== YOUR INSTRUCTIONS ==
Copy everything from the line containing "farthest object is located at coordinates (438, 226)." down to the line containing "Locate an element on the screen. The image", substituting "muffin" for "cupcake" and leaving all else unchanged.

Collected data:
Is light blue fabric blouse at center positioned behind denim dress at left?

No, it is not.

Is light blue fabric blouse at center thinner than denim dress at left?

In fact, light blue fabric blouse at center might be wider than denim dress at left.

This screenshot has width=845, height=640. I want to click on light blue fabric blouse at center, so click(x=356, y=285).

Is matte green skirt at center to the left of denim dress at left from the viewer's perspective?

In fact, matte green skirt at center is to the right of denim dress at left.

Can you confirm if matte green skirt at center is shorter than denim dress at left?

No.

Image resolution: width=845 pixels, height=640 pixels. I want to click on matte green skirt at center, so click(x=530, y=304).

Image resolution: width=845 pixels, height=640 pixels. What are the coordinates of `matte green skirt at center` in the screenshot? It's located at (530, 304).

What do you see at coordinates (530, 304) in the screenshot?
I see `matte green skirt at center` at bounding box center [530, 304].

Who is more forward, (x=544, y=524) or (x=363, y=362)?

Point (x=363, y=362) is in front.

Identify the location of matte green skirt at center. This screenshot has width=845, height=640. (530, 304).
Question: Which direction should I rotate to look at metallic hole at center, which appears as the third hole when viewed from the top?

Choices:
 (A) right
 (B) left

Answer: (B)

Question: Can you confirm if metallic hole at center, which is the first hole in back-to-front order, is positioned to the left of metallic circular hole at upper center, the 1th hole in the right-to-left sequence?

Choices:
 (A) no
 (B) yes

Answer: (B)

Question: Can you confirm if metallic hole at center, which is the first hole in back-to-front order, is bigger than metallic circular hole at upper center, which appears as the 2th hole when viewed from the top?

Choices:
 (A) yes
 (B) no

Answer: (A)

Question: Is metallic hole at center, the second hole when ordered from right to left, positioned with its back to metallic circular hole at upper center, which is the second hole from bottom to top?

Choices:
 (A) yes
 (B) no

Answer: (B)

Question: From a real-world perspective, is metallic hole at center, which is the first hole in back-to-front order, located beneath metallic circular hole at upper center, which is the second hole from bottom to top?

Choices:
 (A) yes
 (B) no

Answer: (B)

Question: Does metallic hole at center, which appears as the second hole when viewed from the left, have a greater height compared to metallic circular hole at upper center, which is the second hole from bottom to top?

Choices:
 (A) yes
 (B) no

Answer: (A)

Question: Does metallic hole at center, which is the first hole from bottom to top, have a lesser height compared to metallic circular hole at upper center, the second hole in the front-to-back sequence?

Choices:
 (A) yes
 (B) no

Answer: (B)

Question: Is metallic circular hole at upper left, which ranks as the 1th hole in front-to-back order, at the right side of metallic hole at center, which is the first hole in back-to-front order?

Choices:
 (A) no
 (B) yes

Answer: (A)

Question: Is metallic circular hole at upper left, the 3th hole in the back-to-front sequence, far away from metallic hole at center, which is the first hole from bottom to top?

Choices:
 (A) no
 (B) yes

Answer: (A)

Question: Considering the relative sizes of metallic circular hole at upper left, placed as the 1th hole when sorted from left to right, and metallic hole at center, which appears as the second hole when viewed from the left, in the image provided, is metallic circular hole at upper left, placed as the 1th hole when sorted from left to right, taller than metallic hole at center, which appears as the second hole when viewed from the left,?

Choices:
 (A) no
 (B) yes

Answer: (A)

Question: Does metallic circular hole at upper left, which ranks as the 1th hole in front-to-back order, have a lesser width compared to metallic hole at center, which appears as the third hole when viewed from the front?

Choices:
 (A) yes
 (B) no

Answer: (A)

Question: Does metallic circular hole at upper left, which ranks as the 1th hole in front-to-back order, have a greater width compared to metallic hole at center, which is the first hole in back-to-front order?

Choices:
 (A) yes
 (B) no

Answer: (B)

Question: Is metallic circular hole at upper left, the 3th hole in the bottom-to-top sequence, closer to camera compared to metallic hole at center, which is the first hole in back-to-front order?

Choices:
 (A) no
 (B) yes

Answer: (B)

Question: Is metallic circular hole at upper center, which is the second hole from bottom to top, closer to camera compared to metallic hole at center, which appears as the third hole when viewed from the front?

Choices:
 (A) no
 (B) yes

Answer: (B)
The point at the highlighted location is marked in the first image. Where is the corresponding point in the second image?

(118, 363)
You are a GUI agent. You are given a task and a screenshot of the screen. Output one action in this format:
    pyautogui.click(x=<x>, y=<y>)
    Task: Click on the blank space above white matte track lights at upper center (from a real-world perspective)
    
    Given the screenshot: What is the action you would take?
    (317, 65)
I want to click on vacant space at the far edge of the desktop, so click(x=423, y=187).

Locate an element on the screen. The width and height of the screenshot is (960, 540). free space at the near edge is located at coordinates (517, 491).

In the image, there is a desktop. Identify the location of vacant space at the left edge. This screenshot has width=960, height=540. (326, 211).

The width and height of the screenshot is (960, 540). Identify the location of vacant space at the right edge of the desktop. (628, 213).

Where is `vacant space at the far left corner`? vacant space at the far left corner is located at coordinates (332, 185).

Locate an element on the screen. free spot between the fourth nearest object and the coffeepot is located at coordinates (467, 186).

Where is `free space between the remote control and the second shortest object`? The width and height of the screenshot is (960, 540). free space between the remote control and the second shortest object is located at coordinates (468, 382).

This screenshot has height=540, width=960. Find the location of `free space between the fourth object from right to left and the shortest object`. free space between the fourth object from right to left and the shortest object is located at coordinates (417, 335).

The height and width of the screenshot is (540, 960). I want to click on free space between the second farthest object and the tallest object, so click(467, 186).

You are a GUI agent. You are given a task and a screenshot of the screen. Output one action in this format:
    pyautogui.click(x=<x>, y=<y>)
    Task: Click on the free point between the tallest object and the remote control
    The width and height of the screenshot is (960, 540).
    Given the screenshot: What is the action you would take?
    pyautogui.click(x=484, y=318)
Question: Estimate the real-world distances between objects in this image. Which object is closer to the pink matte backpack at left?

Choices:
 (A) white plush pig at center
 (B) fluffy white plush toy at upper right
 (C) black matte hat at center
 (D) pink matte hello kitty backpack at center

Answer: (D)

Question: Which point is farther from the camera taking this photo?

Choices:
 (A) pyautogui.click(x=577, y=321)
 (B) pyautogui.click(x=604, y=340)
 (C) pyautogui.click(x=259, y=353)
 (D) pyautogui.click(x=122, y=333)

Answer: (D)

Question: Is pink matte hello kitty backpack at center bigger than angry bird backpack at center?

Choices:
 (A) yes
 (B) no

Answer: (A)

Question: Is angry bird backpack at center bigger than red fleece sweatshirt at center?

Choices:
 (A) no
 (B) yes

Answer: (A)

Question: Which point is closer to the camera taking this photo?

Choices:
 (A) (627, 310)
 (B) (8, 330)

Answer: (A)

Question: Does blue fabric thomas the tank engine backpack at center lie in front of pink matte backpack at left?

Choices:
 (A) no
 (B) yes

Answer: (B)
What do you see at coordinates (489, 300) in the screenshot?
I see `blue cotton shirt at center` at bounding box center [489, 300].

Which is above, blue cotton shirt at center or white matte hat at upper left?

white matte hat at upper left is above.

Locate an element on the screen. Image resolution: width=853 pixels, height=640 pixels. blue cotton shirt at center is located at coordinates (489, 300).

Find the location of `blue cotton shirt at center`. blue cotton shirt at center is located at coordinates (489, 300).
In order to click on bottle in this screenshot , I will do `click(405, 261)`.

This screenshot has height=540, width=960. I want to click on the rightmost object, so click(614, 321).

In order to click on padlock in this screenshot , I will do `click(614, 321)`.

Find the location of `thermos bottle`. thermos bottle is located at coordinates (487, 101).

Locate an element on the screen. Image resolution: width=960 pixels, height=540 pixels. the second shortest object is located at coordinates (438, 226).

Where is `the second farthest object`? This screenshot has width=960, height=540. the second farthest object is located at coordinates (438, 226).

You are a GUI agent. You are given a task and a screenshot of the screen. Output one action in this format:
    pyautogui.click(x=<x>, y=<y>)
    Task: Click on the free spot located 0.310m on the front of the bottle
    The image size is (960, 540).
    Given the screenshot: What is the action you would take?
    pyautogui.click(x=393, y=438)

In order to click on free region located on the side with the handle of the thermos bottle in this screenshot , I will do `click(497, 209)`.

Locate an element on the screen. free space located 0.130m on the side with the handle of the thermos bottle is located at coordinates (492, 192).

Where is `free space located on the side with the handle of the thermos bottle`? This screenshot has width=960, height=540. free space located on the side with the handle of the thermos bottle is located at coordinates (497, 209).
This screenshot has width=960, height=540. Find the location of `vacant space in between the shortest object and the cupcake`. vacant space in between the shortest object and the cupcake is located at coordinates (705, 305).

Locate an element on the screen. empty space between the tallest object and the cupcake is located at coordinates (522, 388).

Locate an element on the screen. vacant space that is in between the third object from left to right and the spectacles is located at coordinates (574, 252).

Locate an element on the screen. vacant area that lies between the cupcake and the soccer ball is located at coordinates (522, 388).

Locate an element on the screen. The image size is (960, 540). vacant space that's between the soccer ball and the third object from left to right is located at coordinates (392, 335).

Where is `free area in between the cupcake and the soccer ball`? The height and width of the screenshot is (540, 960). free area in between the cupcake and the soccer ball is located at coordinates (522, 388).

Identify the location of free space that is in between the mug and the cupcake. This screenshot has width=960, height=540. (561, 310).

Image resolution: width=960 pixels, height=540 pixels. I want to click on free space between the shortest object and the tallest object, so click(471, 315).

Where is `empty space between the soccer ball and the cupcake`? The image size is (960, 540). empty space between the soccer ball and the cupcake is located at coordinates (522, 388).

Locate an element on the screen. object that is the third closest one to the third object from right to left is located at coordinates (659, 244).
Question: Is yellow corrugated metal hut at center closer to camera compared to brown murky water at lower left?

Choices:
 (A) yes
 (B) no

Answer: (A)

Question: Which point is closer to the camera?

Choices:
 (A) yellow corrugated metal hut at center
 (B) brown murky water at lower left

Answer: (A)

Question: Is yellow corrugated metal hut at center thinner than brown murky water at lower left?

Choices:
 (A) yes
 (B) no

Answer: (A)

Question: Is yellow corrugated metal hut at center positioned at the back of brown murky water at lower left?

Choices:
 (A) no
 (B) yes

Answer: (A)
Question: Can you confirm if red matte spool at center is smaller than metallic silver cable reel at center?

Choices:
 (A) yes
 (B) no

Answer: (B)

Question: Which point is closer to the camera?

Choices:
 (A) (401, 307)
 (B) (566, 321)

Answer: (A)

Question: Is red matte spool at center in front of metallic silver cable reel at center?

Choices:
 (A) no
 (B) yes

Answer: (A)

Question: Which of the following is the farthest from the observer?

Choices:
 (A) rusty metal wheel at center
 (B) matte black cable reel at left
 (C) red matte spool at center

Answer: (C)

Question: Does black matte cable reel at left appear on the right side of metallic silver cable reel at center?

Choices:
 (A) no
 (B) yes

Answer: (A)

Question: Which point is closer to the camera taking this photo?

== THE SOLUTION ==
Where is `the second farthest object`? This screenshot has width=960, height=540. the second farthest object is located at coordinates (438, 226).

You are a GUI agent. You are given a task and a screenshot of the screen. Output one action in this format:
    pyautogui.click(x=<x>, y=<y>)
    Task: Click on the free spot located 0.310m on the front of the bottle
    The image size is (960, 540).
    Given the screenshot: What is the action you would take?
    pyautogui.click(x=393, y=438)

In order to click on free region located on the side with the handle of the thermos bottle in this screenshot , I will do `click(497, 209)`.

Locate an element on the screen. free space located 0.130m on the side with the handle of the thermos bottle is located at coordinates (492, 192).

Where is `free space located on the side with the handle of the thermos bottle`? This screenshot has width=960, height=540. free space located on the side with the handle of the thermos bottle is located at coordinates (497, 209).
This screenshot has width=960, height=540. Find the location of `vacant space in between the shortest object and the muffin`. vacant space in between the shortest object and the muffin is located at coordinates (705, 305).

Locate an element on the screen. empty space between the tallest object and the muffin is located at coordinates (522, 388).

Locate an element on the screen. vacant space that is in between the third object from left to right and the spectacles is located at coordinates (574, 252).

Locate an element on the screen. vacant area that lies between the muffin and the soccer ball is located at coordinates (522, 388).

Locate an element on the screen. The image size is (960, 540). vacant space that's between the soccer ball and the third object from left to right is located at coordinates (392, 335).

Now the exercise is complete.